● **Exercise directions**: Each line of data below is to be returned exactly, leaving out any picture.

BEGIN Data extract

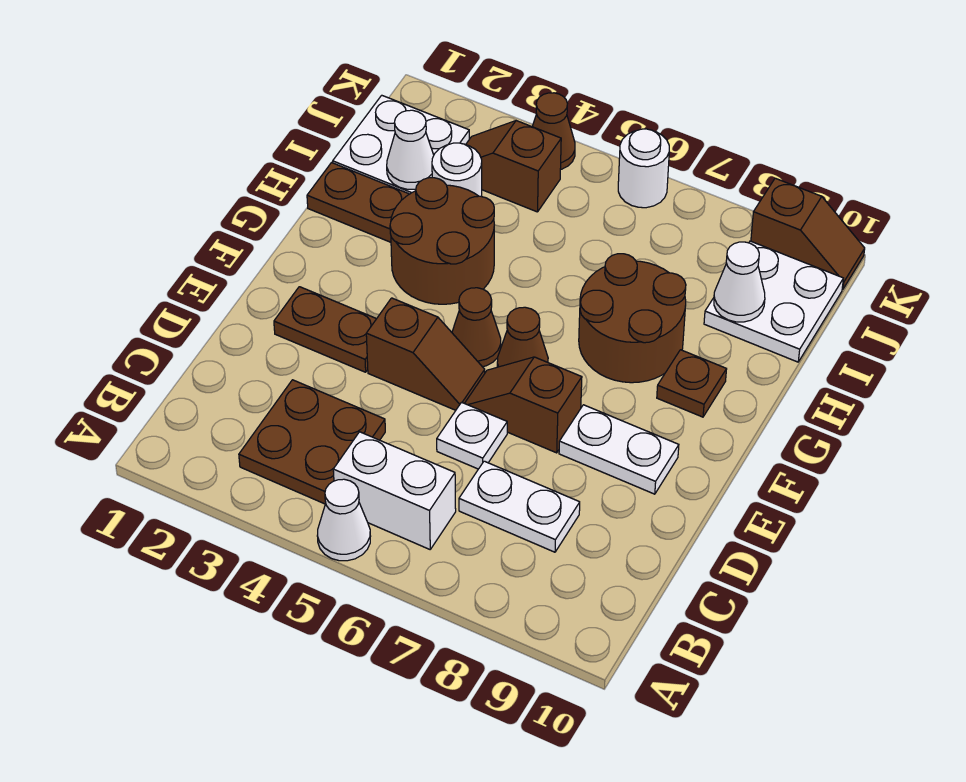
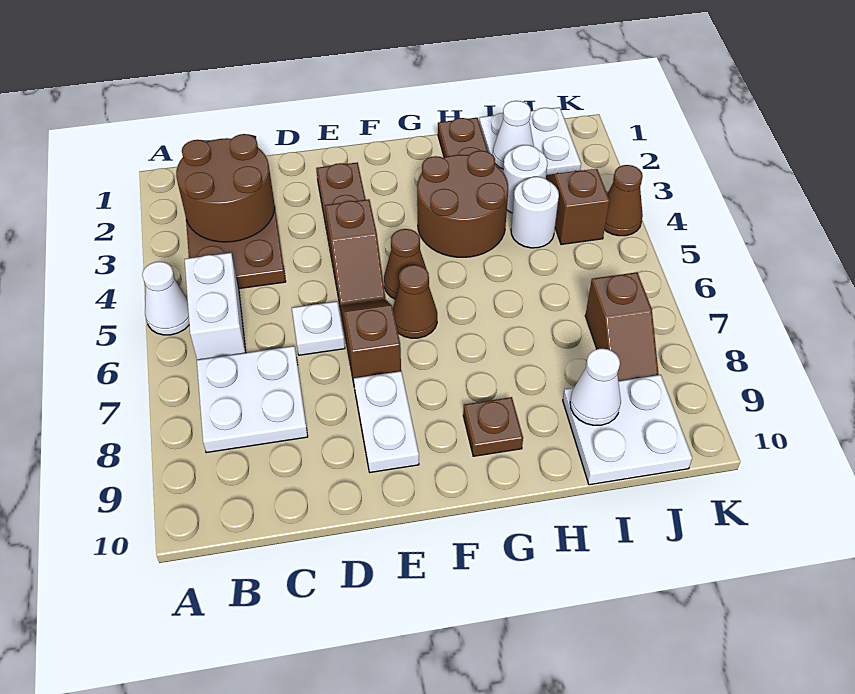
white plate C7:C8 level 1 -> white plate B7:C8 level 1
brown round brick G7:H8 level 1 -> brown round brick B2:C3 level 2
white round brick K6 level 1 -> white round brick I4 level 1
brown slope K9:K10 level 1 top 9 -> brown slope J7:J8 level 1 top 7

END Data extract

● **Solution for this problem**:
white plate C7:C8 level 1 -> white plate B7:C8 level 1
brown round brick G7:H8 level 1 -> brown round brick B2:C3 level 2
white round brick K6 level 1 -> white round brick I4 level 1
brown slope K9:K10 level 1 top 9 -> brown slope J7:J8 level 1 top 7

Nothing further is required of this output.